Only the lines from the one with "yellow banana [214,398,359,456]" to the end of the data below should be given again, exactly, with both ends included and pictures omitted.
■ ■ ■ ■ ■ ■ ■
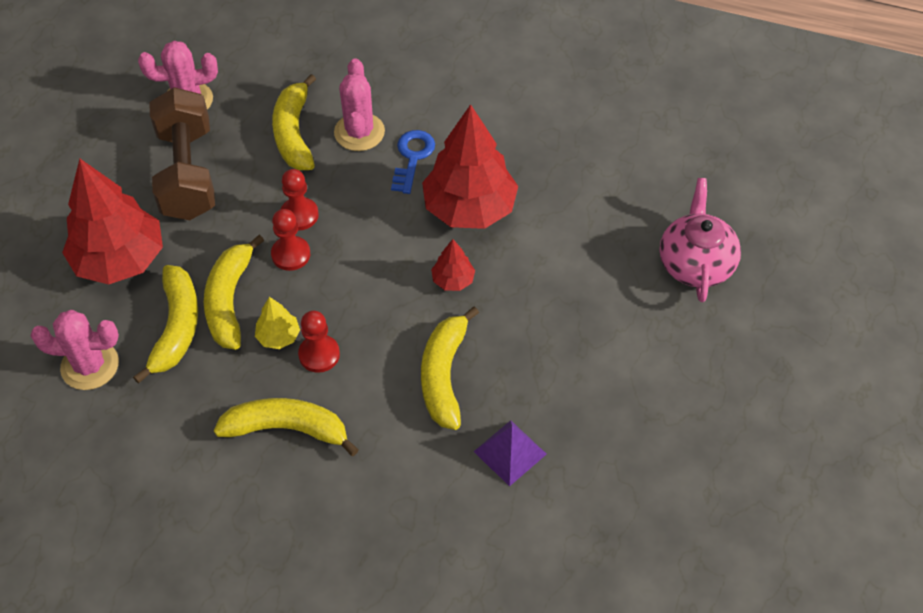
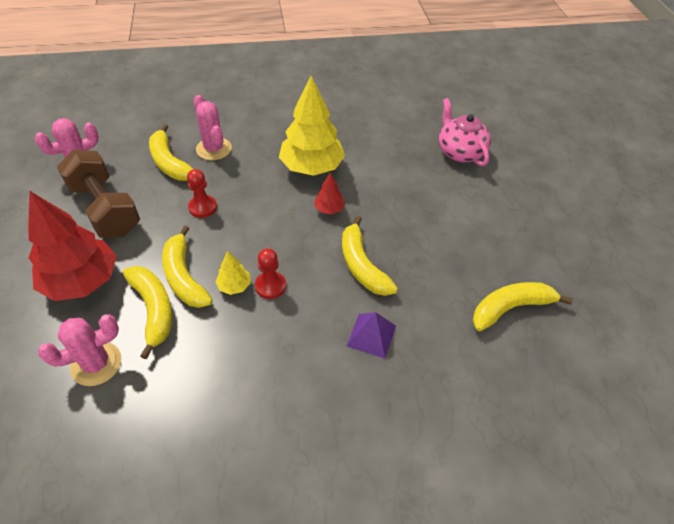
camera: 30 degrees left, 5 degrees down
yellow banana [214,398,359,456] -> yellow banana moved to [473,282,573,331]
red pawn [271,209,310,271] -> none
blue key [391,130,435,194] -> none
red tree [422,104,518,229] -> yellow tree [279,76,345,176]
purple pyramid [473,420,547,486] -> purple pyramid moved to [347,312,396,359]

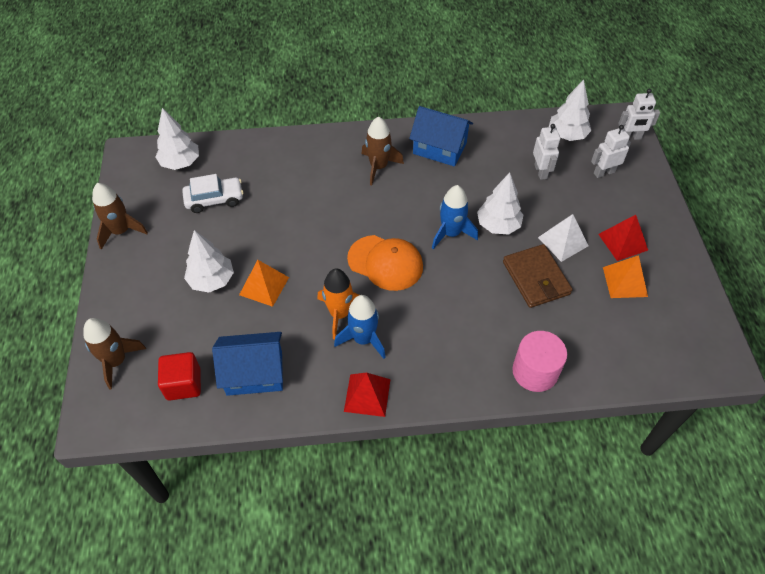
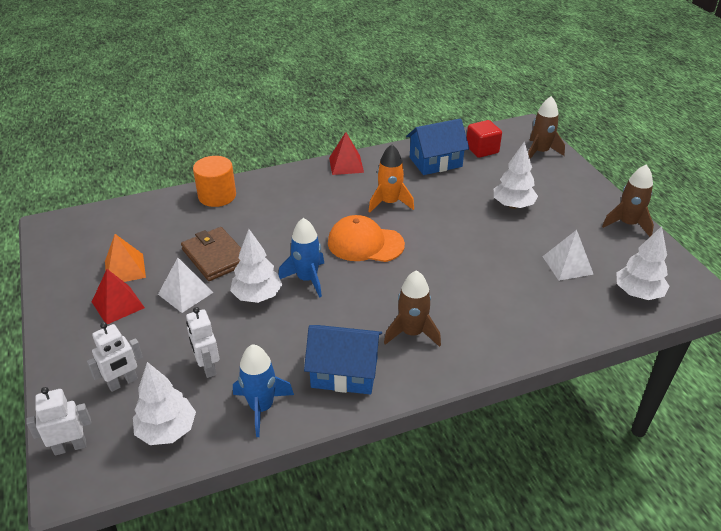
camera: 165 degrees right, 15 degrees down
white car [182,174,244,213] -> white pyramid [542,230,594,281]
orange pyramid [239,260,289,307] -> none
blue rocket [334,295,386,359] -> blue rocket moved to [233,344,294,437]
pink cylinder [512,331,567,392] -> orange cylinder [193,156,236,207]

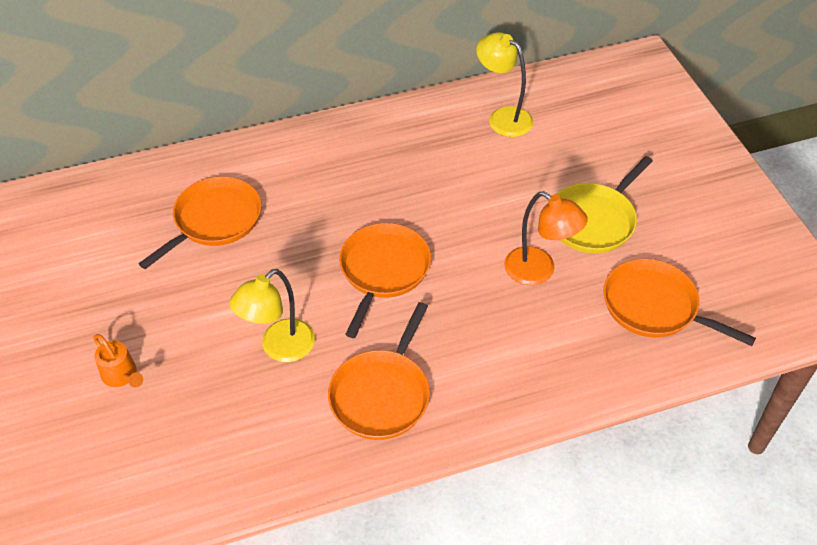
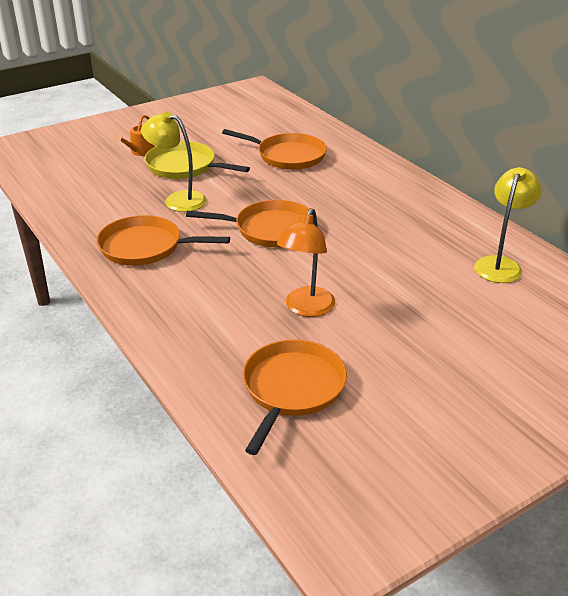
camera: 75 degrees right, 15 degrees down
yellow pan [557,156,653,253] -> yellow pan moved to [145,141,250,179]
■ ■ ■ ■ ■ ■ ■
## Output of the exercise
yellow banana [214,398,359,456] -> yellow banana moved to [473,282,573,331]
red pawn [271,209,310,271] -> none
blue key [391,130,435,194] -> none
red tree [422,104,518,229] -> yellow tree [279,76,345,176]
purple pyramid [473,420,547,486] -> purple pyramid moved to [347,312,396,359]

camera: 165 degrees right, 15 degrees down
white car [182,174,244,213] -> white pyramid [542,230,594,281]
orange pyramid [239,260,289,307] -> none
blue rocket [334,295,386,359] -> blue rocket moved to [233,344,294,437]
pink cylinder [512,331,567,392] -> orange cylinder [193,156,236,207]

camera: 75 degrees right, 15 degrees down
yellow pan [557,156,653,253] -> yellow pan moved to [145,141,250,179]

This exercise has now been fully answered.